Version comparison data:

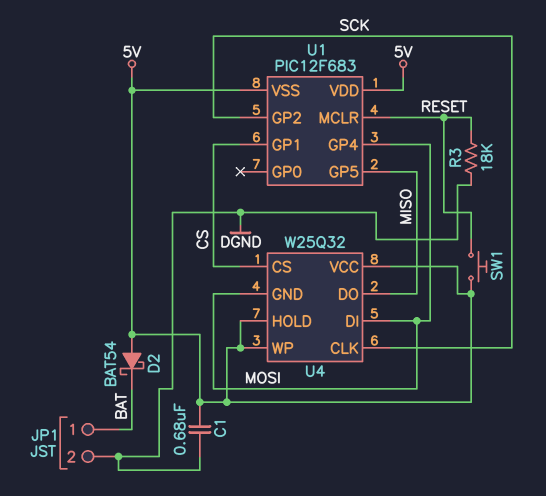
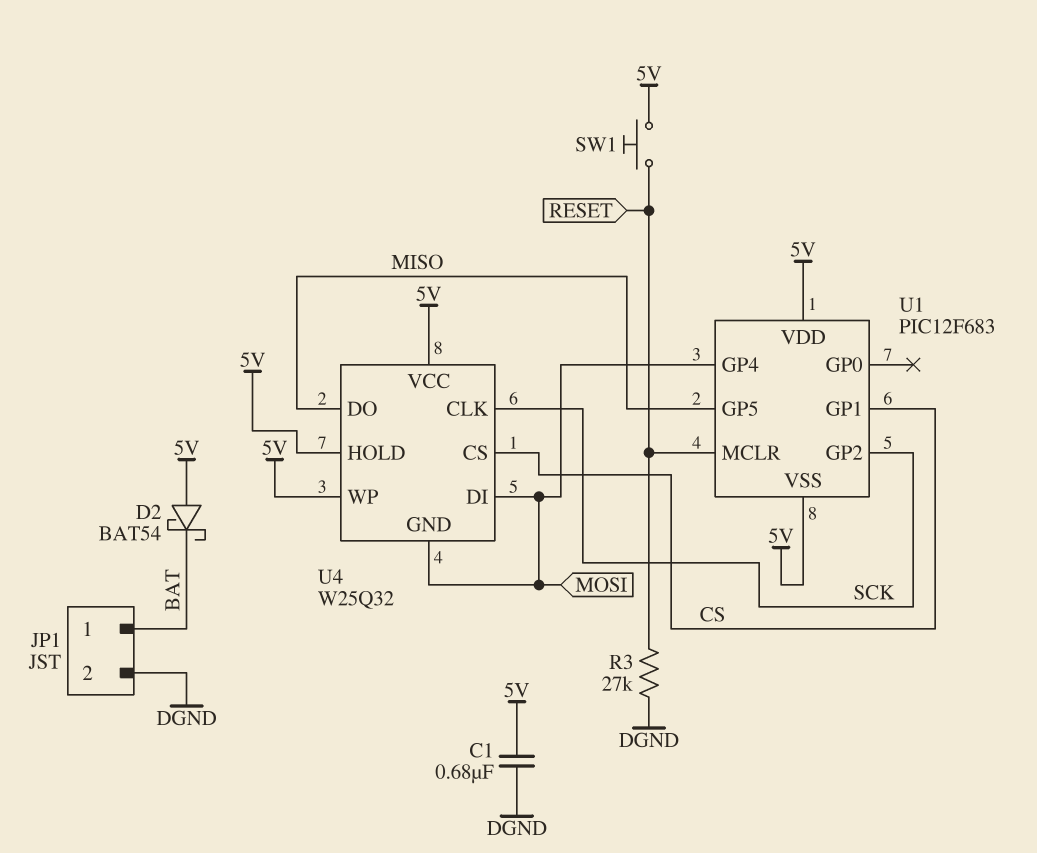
R3: 18k (DGND, RESET) -> 27k (DGND, RESET)

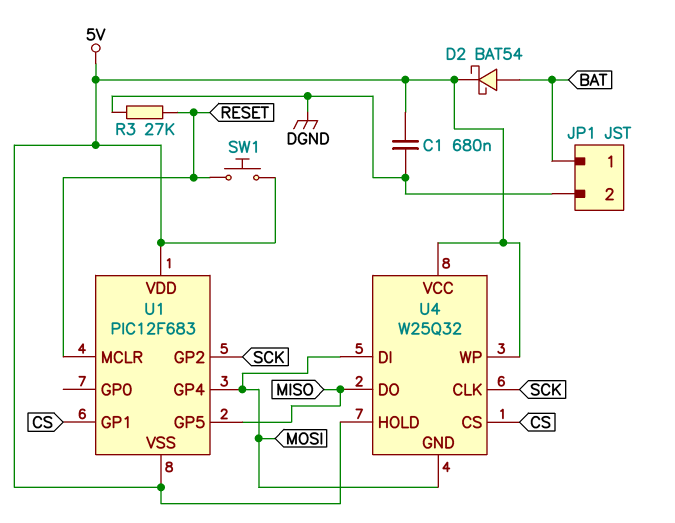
D2: schottky BAT54 (A 5V, K BAT) -> schottky BAT54 (A BAT, K 5V)

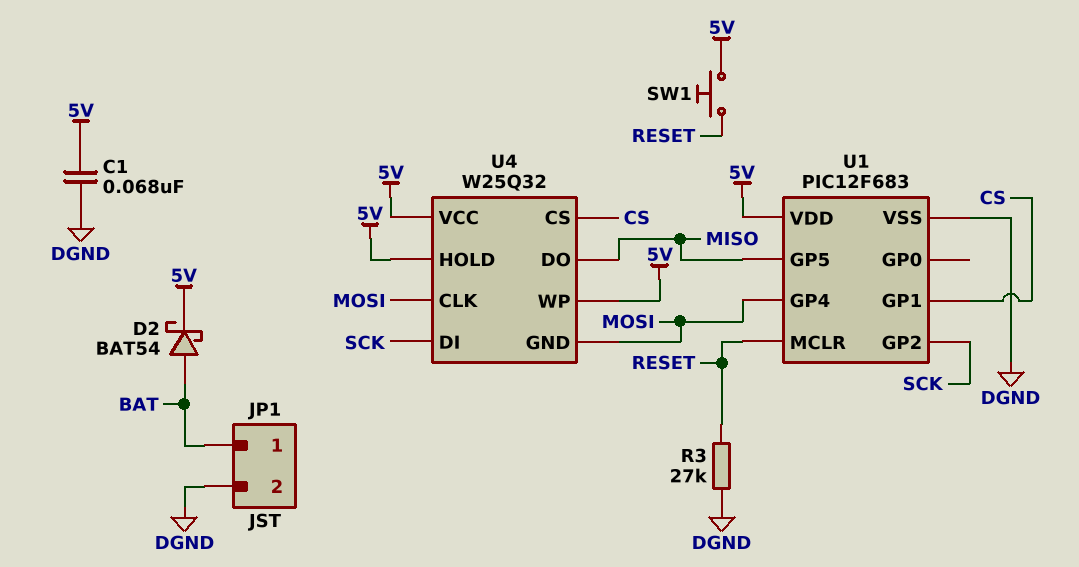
C1: 680nF (5V, DGND) -> 68nF (5V, DGND)
U1 pin VSS: 5V -> DGND
U4 pin CLK: SCK -> MOSI
U4 pin DI: MOSI -> SCK

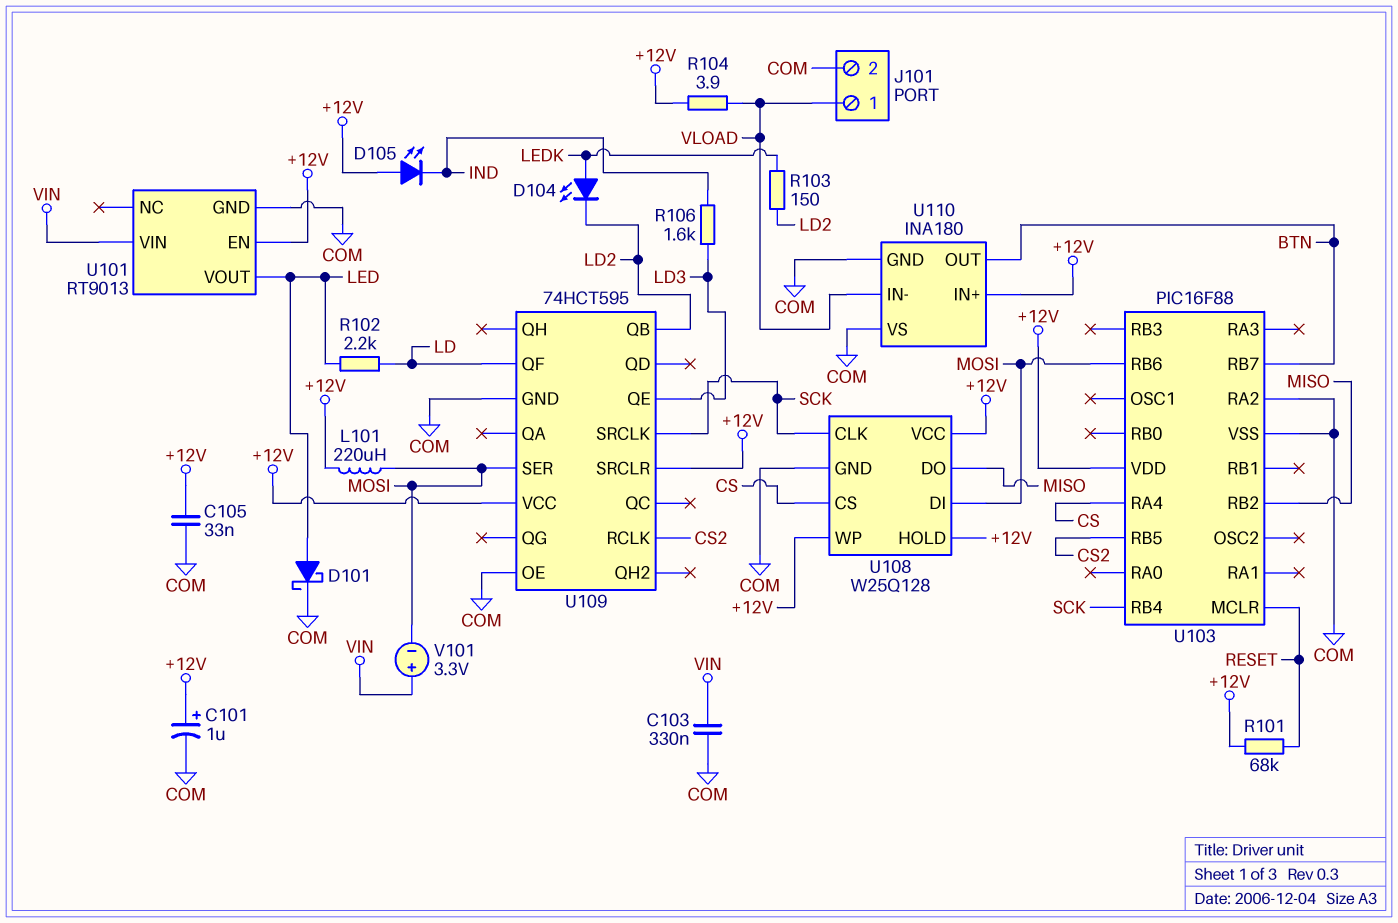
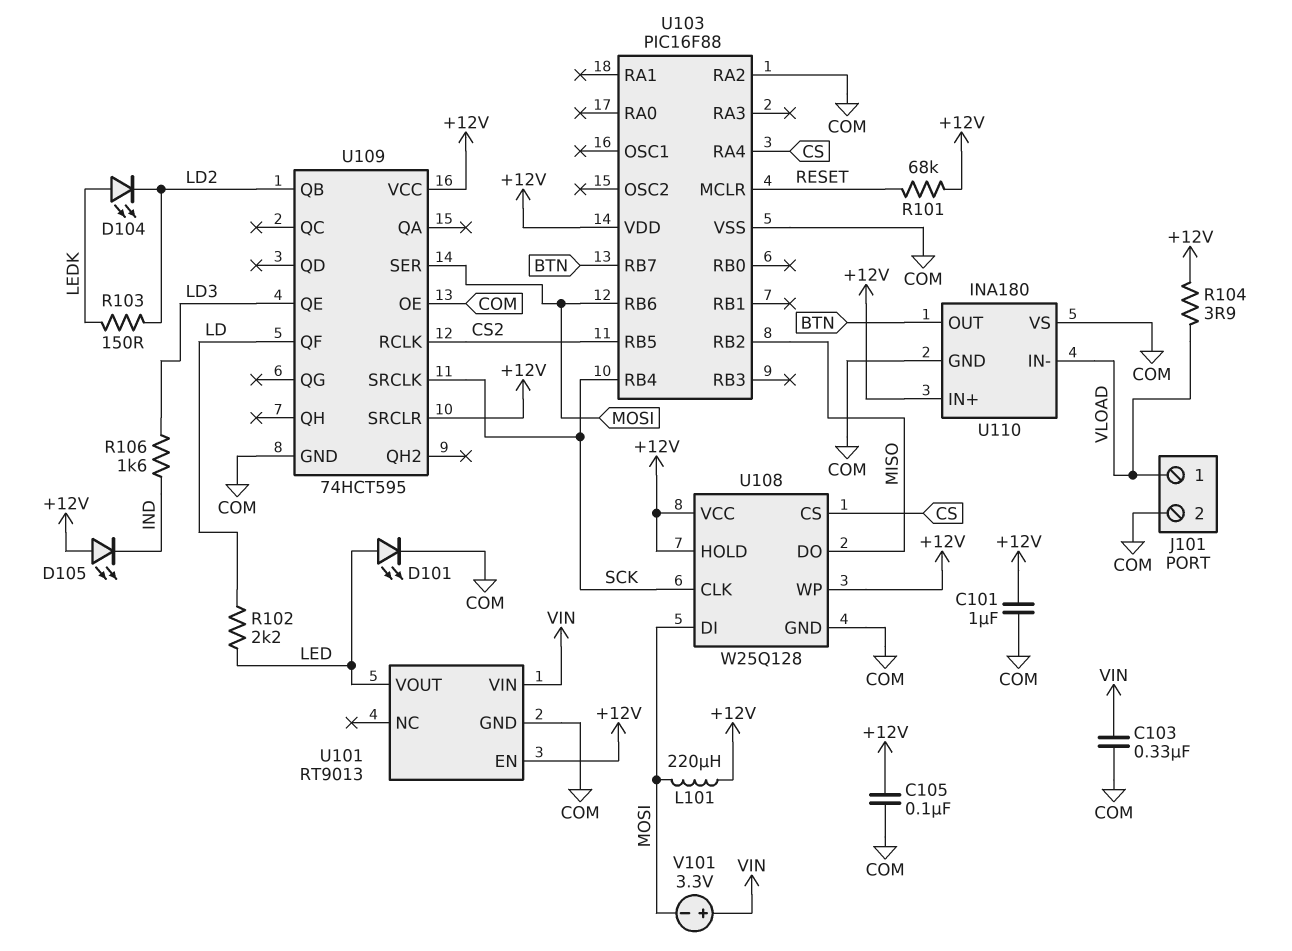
C101: 1uF (plus +12V, minus COM) -> 1uF (+12V, COM)
C105: 33nF (+12V, COM) -> 100nF (+12V, COM)
D101: schottky (A LED, K COM) -> LED (A LED, K COM)

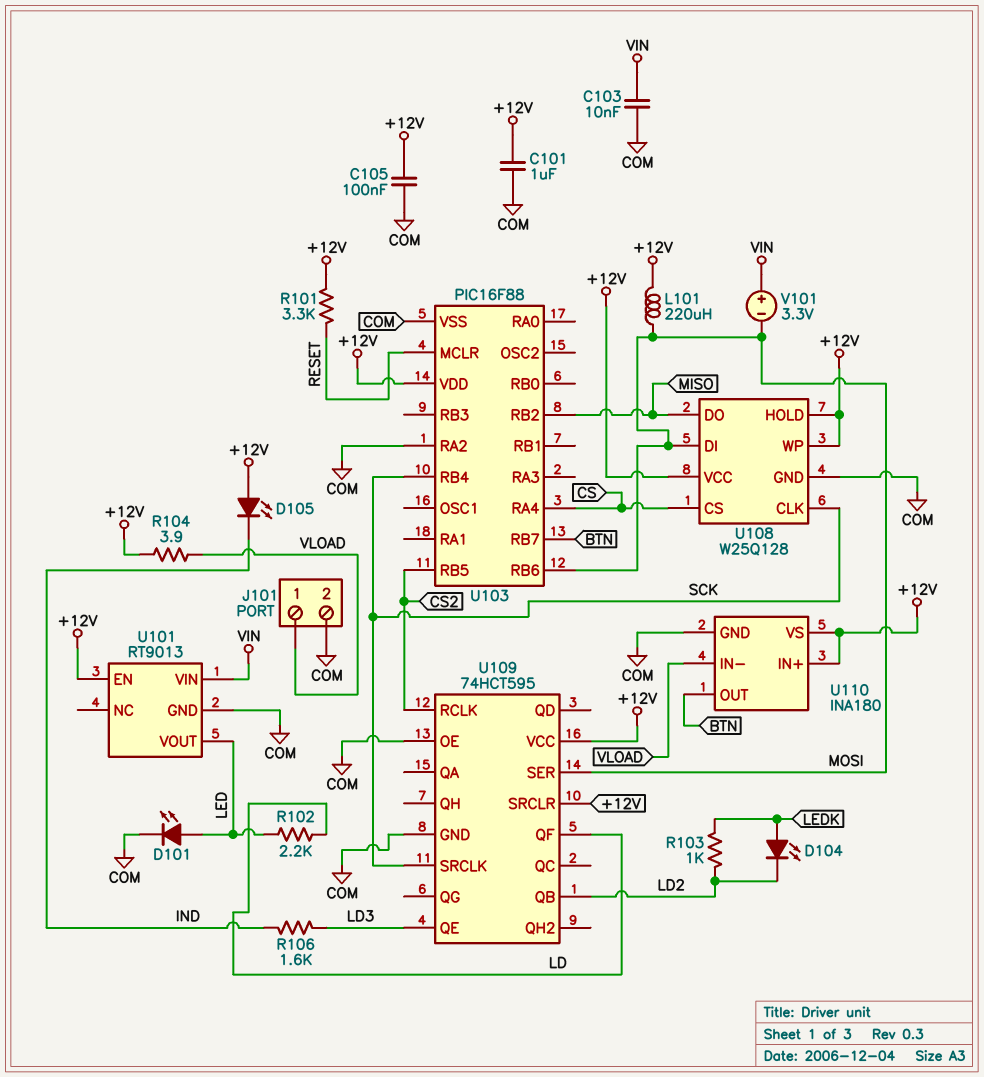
C103: 330nF (COM, VIN) -> 10nF (COM, VIN)
R101: 68k (+12V, RESET) -> 3.3k (+12V, RESET)
R103: 150 (LD2, LEDK) -> 1k (LD2, LEDK)
U110 pin VS: COM -> +12V

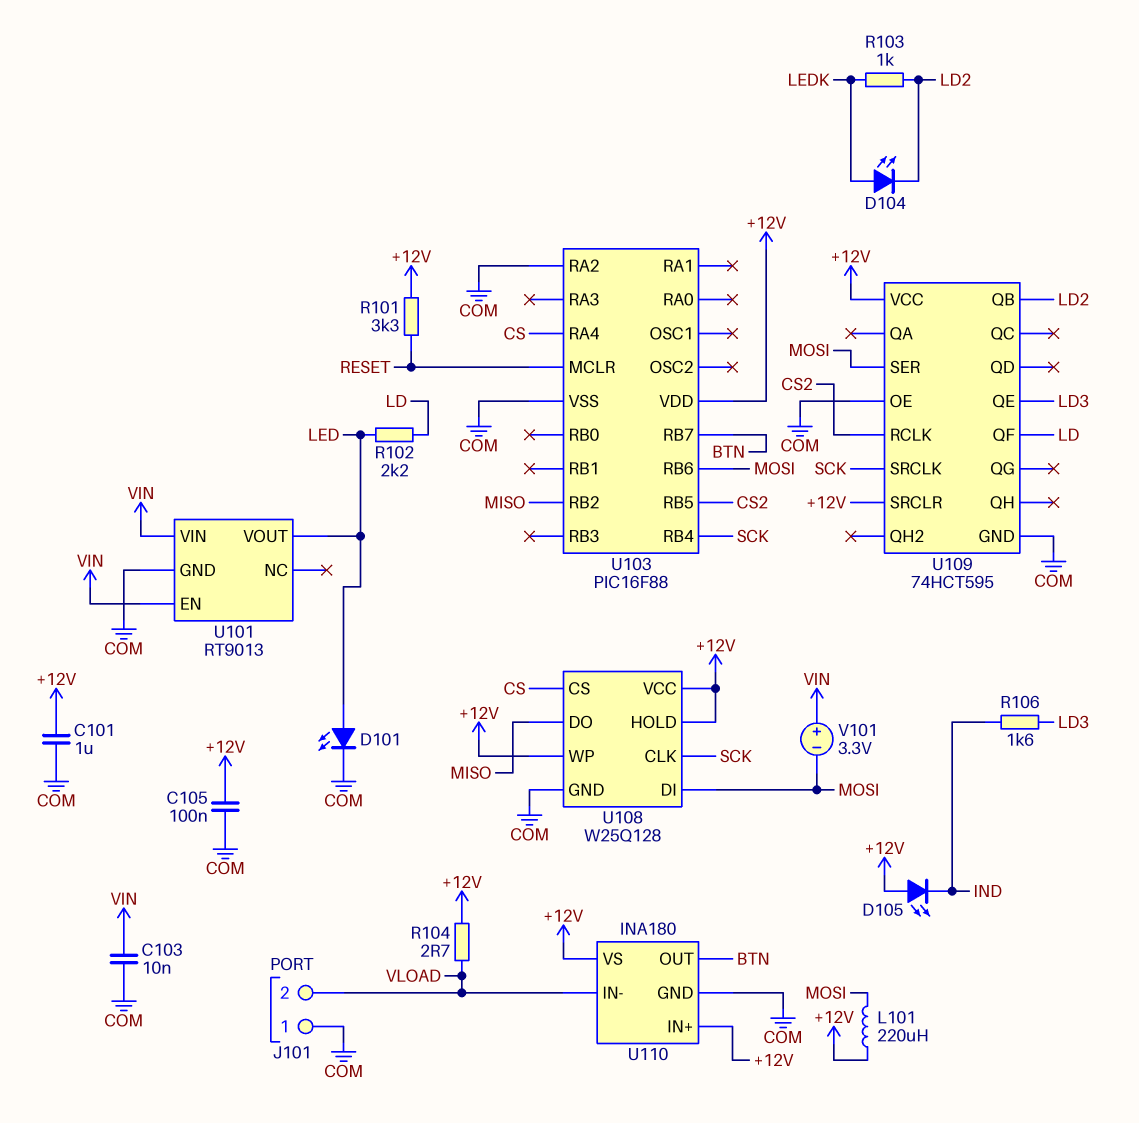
J101 pin 1: VLOAD -> COM
J101 pin 2: COM -> VLOAD
R104: 3.9 (+12V, VLOAD) -> 2.7 (+12V, VLOAD)
U101 pin EN: +12V -> VIN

== Exercise aim ==
Tell how many lines of the entries above include "VLOAD". The answer should be the number and nothing more.

== Response to the exercise ==
3